The task
Tally the lines in the listing below that contain the string "track", treating uppercase and lowercase as different. Reply with the number only.

Dataset records
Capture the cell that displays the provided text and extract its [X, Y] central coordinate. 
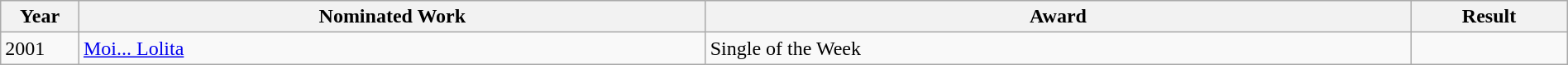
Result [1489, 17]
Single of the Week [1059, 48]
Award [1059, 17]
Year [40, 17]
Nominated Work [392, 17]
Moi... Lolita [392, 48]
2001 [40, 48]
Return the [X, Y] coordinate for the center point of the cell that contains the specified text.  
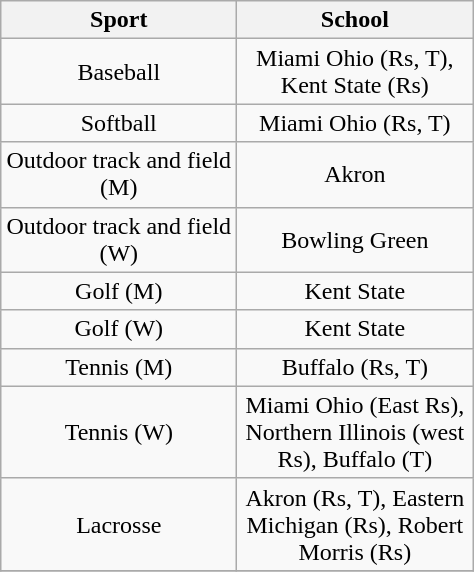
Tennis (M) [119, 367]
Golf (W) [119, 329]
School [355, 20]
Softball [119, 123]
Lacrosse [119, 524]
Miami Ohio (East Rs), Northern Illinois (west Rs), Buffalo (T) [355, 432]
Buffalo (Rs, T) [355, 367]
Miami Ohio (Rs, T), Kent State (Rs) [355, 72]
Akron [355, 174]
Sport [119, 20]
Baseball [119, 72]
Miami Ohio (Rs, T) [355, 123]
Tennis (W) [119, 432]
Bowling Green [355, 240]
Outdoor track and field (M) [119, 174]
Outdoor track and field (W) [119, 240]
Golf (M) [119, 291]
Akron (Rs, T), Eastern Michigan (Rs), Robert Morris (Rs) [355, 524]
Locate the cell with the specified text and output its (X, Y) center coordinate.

Output for this exercise
2